• [INFORMATION PROVIDED]:
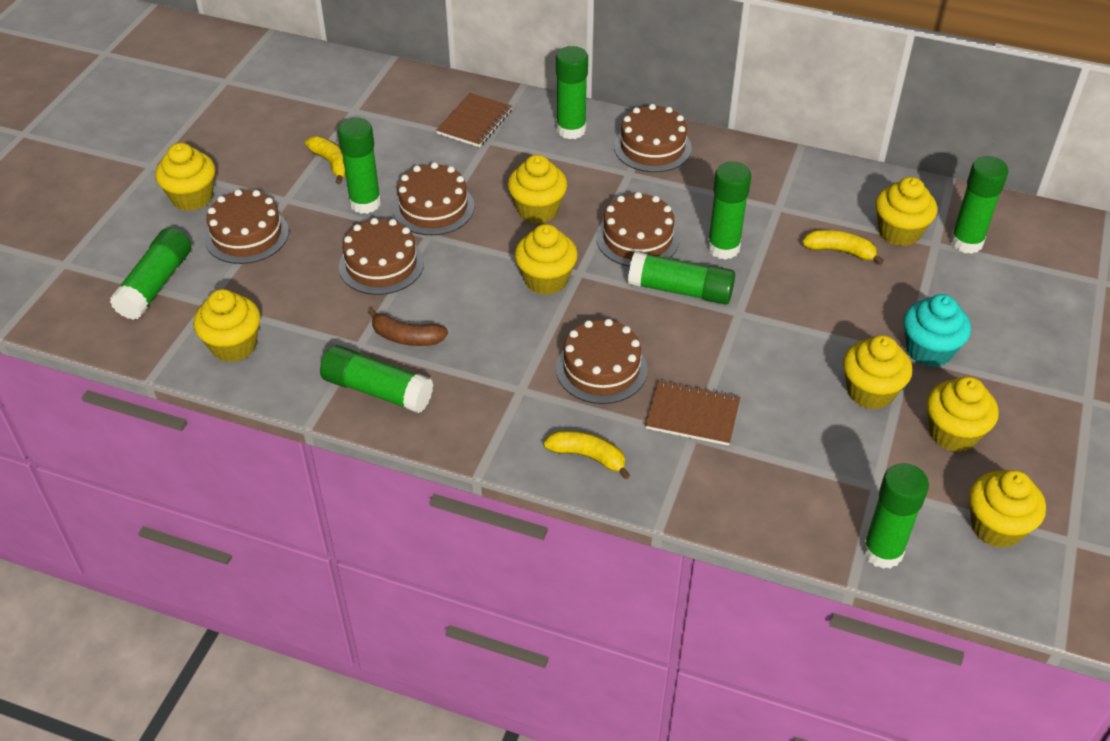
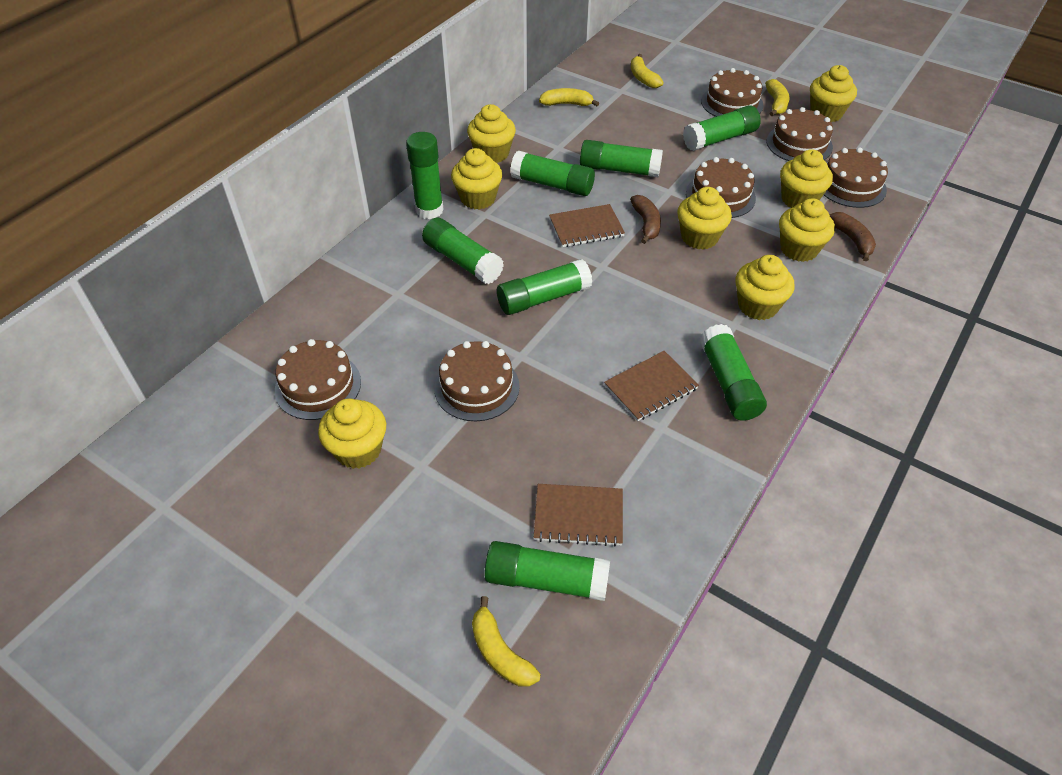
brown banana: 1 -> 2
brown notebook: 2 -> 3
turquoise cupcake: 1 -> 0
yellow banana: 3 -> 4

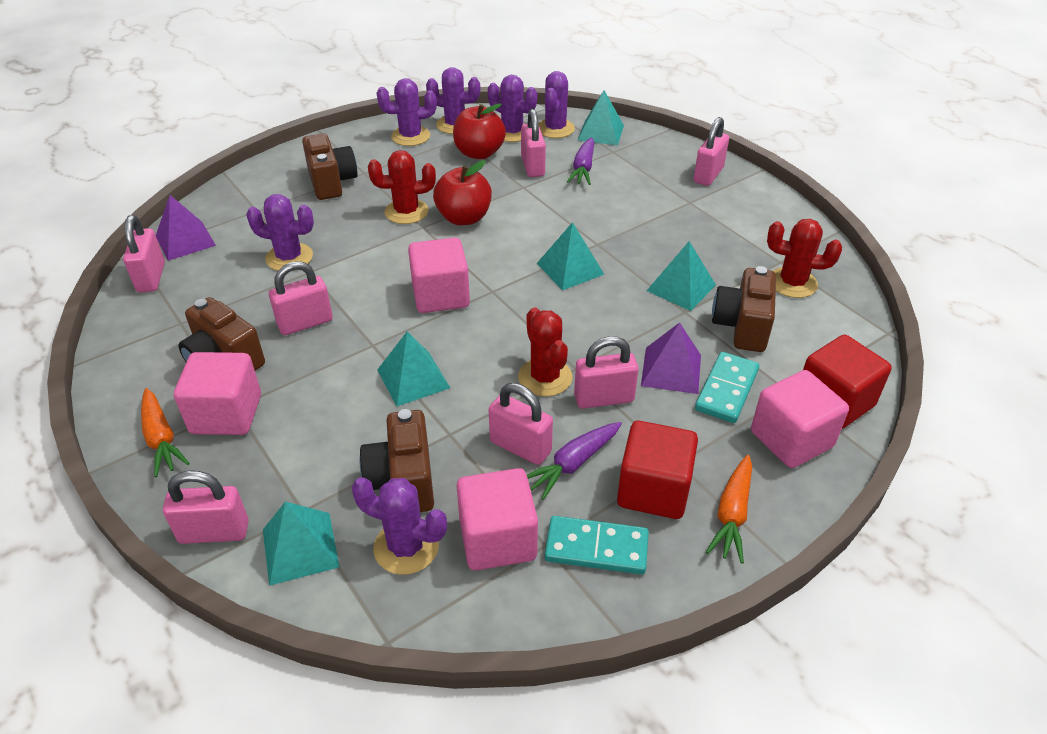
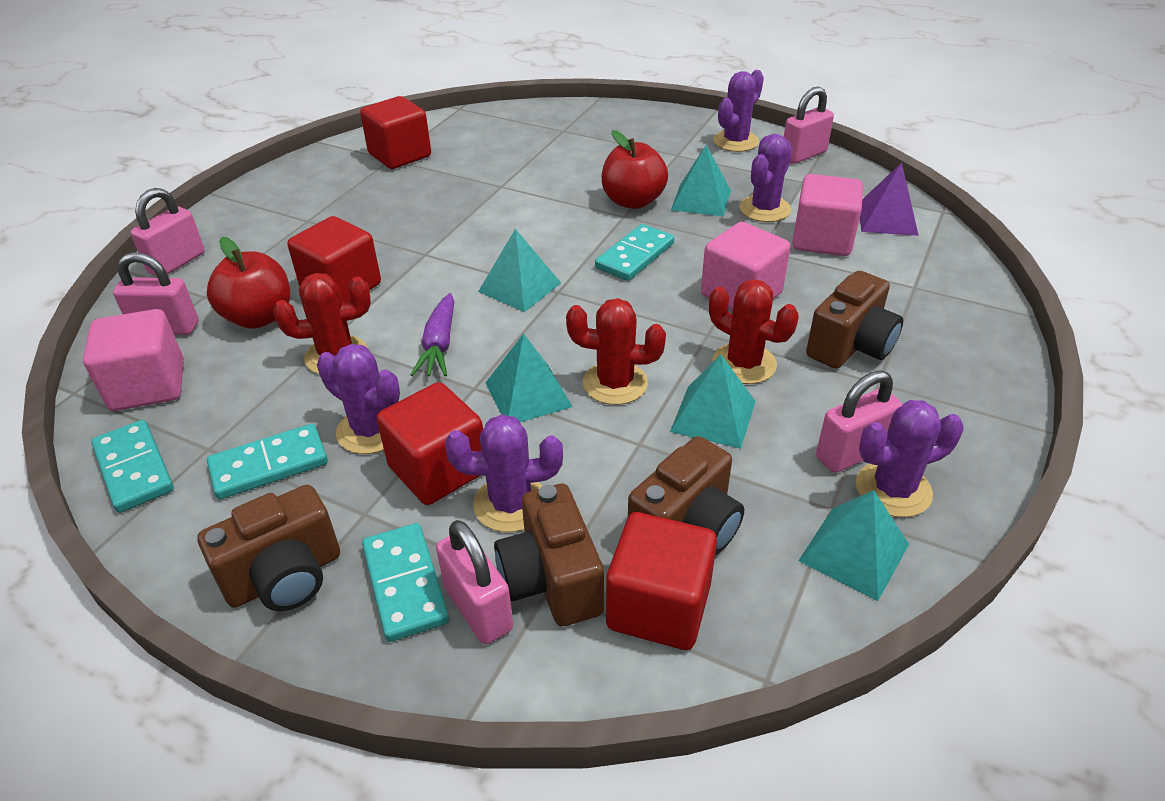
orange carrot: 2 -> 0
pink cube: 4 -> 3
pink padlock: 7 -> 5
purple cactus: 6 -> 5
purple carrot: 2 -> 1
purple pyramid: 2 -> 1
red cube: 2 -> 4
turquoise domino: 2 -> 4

==

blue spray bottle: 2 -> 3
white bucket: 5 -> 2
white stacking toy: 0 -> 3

• [THE PROBLEM]: Among the lines above, repeat exactly those from the line with "orange carrot: 2 -> 0" to the line with "turquoise domino: 2 -> 4", counting both ends.

• [WRITTEN ANSWER]:
orange carrot: 2 -> 0
pink cube: 4 -> 3
pink padlock: 7 -> 5
purple cactus: 6 -> 5
purple carrot: 2 -> 1
purple pyramid: 2 -> 1
red cube: 2 -> 4
turquoise domino: 2 -> 4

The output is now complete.